↓↓↓

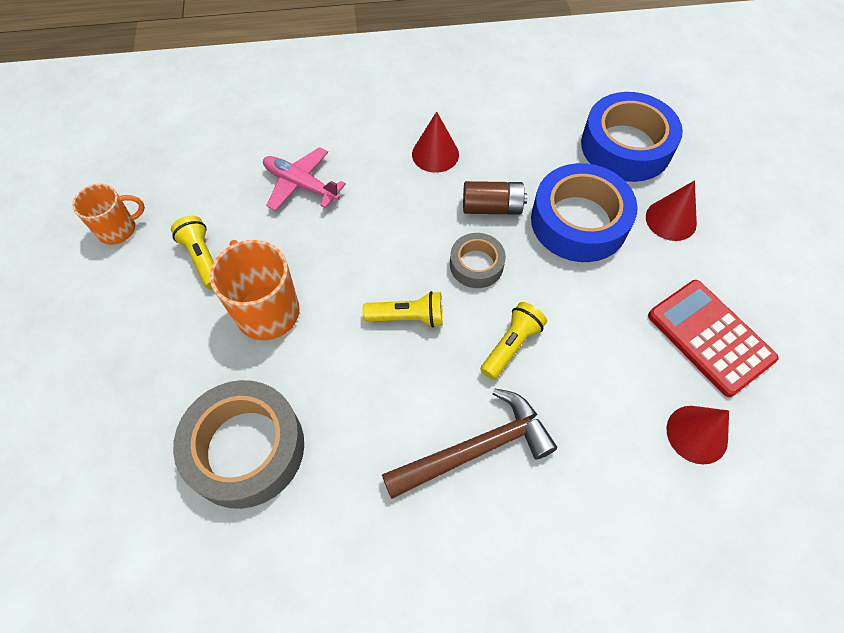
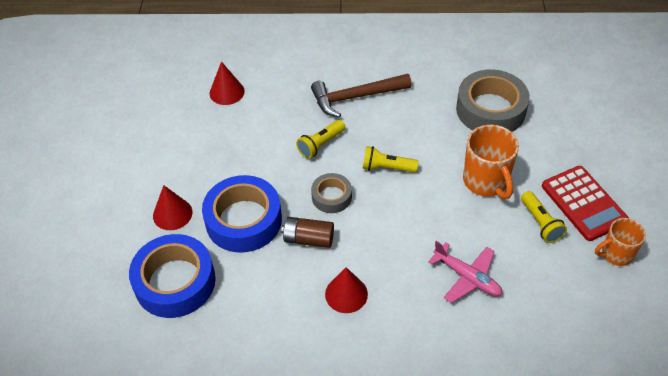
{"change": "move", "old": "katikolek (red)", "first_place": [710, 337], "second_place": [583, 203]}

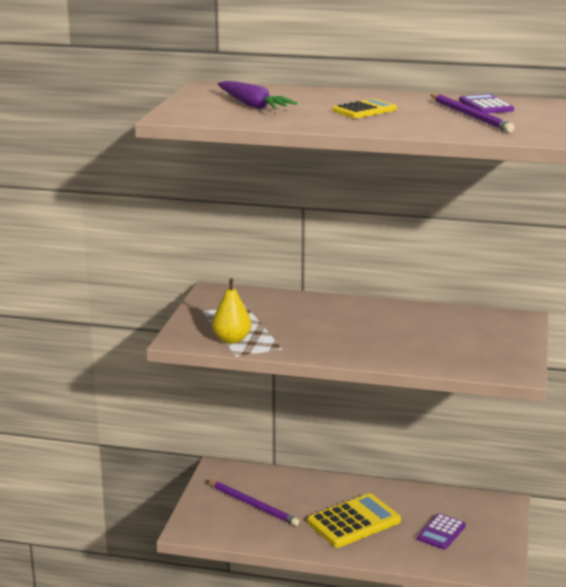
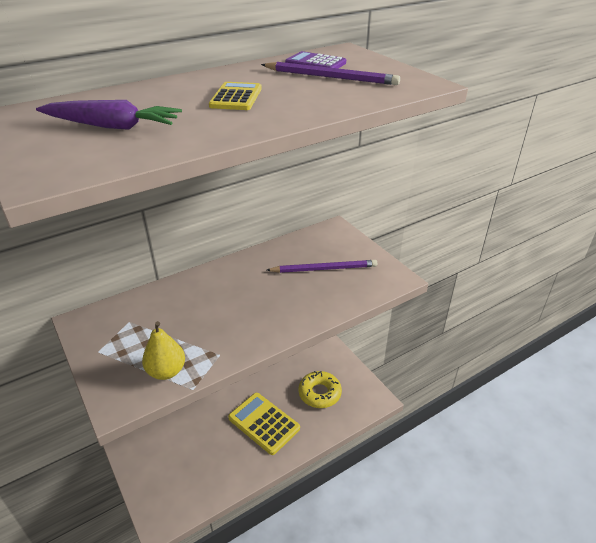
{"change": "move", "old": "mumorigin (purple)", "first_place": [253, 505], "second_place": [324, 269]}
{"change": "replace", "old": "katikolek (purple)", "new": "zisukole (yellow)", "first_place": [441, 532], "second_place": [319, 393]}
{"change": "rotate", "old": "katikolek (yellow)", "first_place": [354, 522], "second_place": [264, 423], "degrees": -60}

↑↑↑

**Exercise requirements:**
Exactly as written, return each line above and leave the pictures behind.

**Answer below:**
{"change": "move", "old": "katikolek (red)", "first_place": [710, 337], "second_place": [583, 203]}

{"change": "move", "old": "mumorigin (purple)", "first_place": [253, 505], "second_place": [324, 269]}
{"change": "replace", "old": "katikolek (purple)", "new": "zisukole (yellow)", "first_place": [441, 532], "second_place": [319, 393]}
{"change": "rotate", "old": "katikolek (yellow)", "first_place": [354, 522], "second_place": [264, 423], "degrees": -60}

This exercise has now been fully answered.